Excerpts from a dataset:
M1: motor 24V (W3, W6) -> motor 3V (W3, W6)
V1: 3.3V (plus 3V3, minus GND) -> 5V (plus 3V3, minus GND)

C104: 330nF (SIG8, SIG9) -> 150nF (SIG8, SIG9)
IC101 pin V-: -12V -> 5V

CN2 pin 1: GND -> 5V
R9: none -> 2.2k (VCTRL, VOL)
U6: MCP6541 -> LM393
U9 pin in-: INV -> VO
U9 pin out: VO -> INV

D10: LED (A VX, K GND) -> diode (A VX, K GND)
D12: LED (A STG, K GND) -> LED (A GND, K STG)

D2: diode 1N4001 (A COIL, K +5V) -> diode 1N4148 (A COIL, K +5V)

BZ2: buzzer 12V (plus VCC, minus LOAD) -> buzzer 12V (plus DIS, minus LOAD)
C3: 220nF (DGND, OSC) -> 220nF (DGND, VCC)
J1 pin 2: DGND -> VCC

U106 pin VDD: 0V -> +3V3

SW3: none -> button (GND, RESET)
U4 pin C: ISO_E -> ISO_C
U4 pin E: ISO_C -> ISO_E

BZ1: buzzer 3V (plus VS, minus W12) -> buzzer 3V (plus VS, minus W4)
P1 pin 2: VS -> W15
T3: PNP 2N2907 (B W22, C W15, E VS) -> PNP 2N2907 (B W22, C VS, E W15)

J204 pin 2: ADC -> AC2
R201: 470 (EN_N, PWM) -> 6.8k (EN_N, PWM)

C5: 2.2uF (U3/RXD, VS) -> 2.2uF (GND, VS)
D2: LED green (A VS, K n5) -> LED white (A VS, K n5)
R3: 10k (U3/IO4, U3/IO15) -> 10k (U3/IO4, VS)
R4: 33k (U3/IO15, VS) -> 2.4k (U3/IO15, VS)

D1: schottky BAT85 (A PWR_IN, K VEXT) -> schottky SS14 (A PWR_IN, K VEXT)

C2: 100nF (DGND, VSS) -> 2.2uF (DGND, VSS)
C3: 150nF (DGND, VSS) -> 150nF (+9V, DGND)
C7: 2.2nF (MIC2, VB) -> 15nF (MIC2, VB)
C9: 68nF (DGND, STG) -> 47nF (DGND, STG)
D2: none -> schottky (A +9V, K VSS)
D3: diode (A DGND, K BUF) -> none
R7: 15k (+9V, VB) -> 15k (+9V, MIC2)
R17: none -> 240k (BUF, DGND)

> **PROBLEM REQUIREMENTS**
In the entries, find the line containing "BZ1: buzzer 3V" and output it and all remaining lines exactly.

> **YOUR SOLUTION**
BZ1: buzzer 3V (plus VS, minus W12) -> buzzer 3V (plus VS, minus W4)
P1 pin 2: VS -> W15
T3: PNP 2N2907 (B W22, C W15, E VS) -> PNP 2N2907 (B W22, C VS, E W15)

J204 pin 2: ADC -> AC2
R201: 470 (EN_N, PWM) -> 6.8k (EN_N, PWM)

C5: 2.2uF (U3/RXD, VS) -> 2.2uF (GND, VS)
D2: LED green (A VS, K n5) -> LED white (A VS, K n5)
R3: 10k (U3/IO4, U3/IO15) -> 10k (U3/IO4, VS)
R4: 33k (U3/IO15, VS) -> 2.4k (U3/IO15, VS)

D1: schottky BAT85 (A PWR_IN, K VEXT) -> schottky SS14 (A PWR_IN, K VEXT)

C2: 100nF (DGND, VSS) -> 2.2uF (DGND, VSS)
C3: 150nF (DGND, VSS) -> 150nF (+9V, DGND)
C7: 2.2nF (MIC2, VB) -> 15nF (MIC2, VB)
C9: 68nF (DGND, STG) -> 47nF (DGND, STG)
D2: none -> schottky (A +9V, K VSS)
D3: diode (A DGND, K BUF) -> none
R7: 15k (+9V, VB) -> 15k (+9V, MIC2)
R17: none -> 240k (BUF, DGND)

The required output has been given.